▶ _Data for review_:

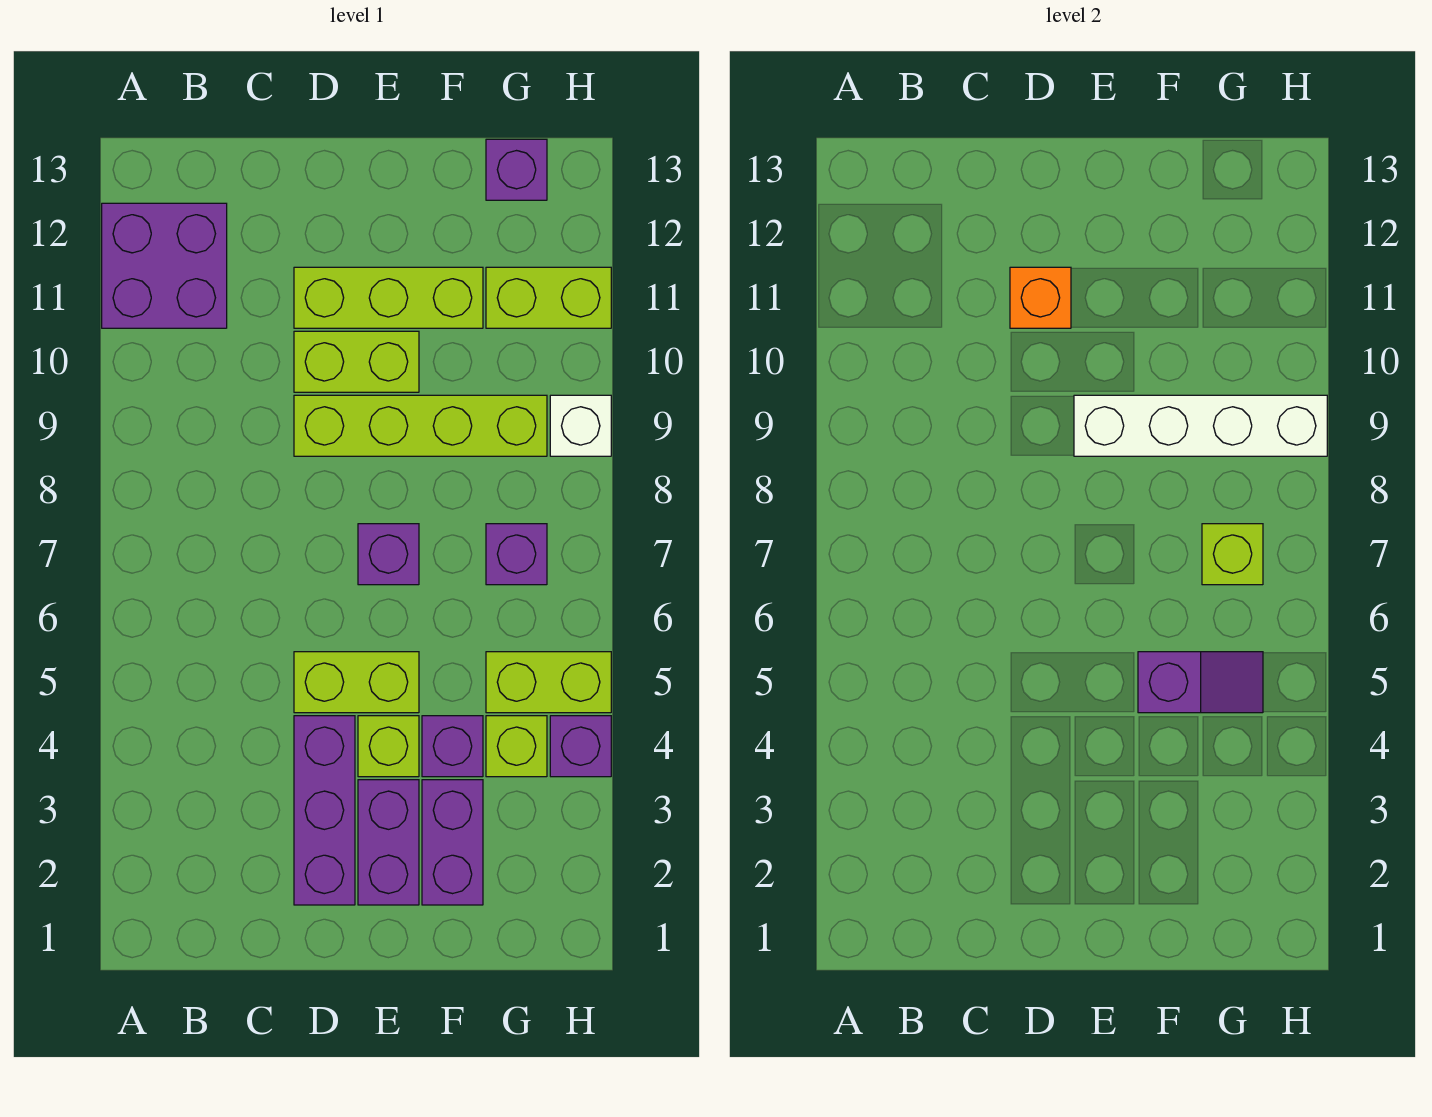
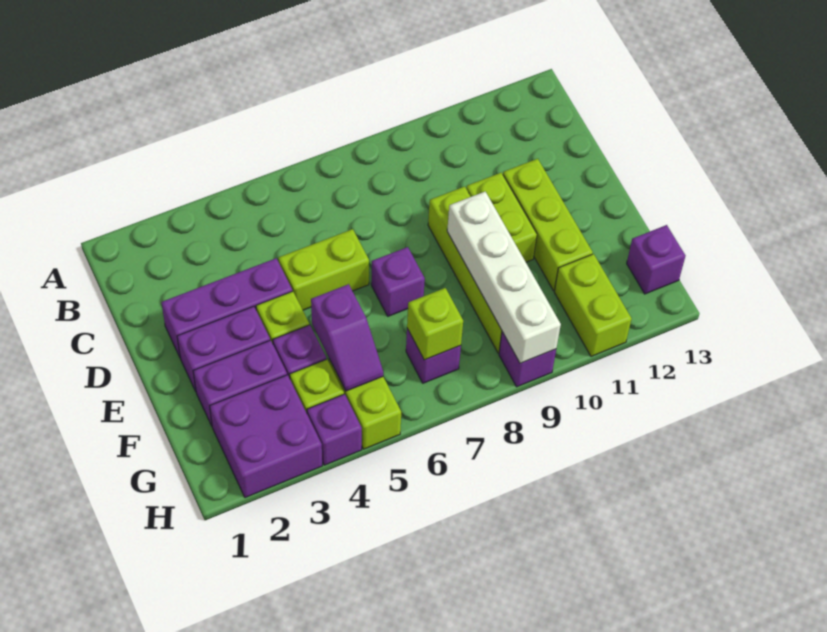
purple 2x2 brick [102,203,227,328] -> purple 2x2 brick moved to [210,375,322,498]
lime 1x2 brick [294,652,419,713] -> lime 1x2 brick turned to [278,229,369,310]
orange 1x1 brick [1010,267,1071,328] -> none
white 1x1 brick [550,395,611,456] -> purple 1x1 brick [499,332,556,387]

--

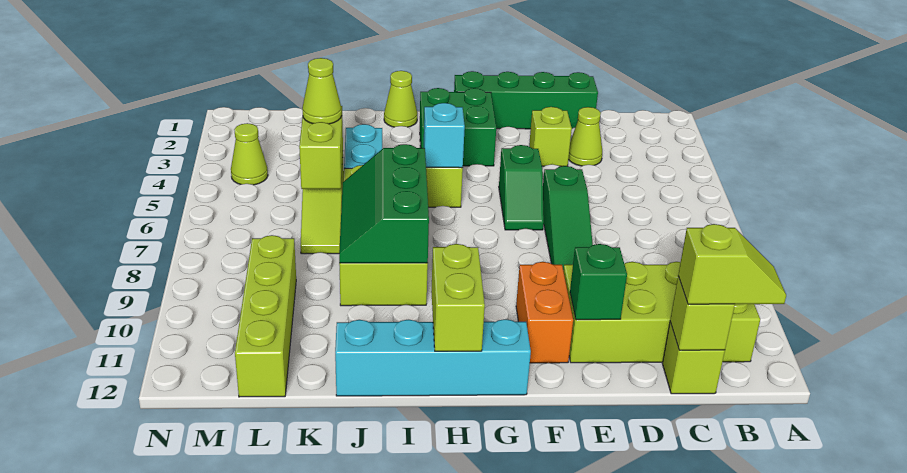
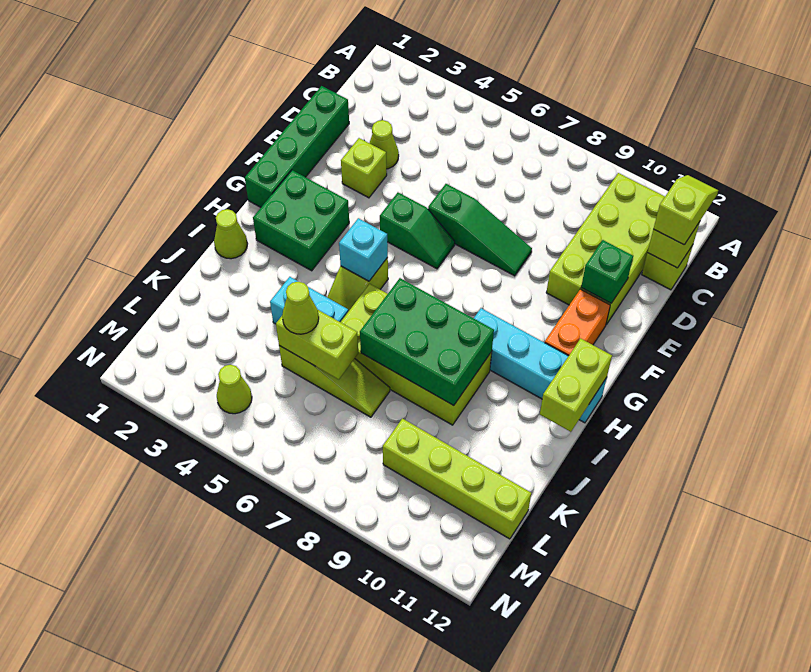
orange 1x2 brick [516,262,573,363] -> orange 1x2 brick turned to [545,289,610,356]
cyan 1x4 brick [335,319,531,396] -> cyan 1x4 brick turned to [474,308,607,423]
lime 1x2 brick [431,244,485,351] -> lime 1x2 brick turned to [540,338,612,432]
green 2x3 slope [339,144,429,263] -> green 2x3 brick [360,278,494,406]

▶ _Directions for this task_:
Starting at the line above that holds "purple 2x2 brick [102,203,227,328]" and ending at the line that holds "white 1x1 brick", transcribe each line exactly and include no other lines.

▶ _Solution to this task_:
purple 2x2 brick [102,203,227,328] -> purple 2x2 brick moved to [210,375,322,498]
lime 1x2 brick [294,652,419,713] -> lime 1x2 brick turned to [278,229,369,310]
orange 1x1 brick [1010,267,1071,328] -> none
white 1x1 brick [550,395,611,456] -> purple 1x1 brick [499,332,556,387]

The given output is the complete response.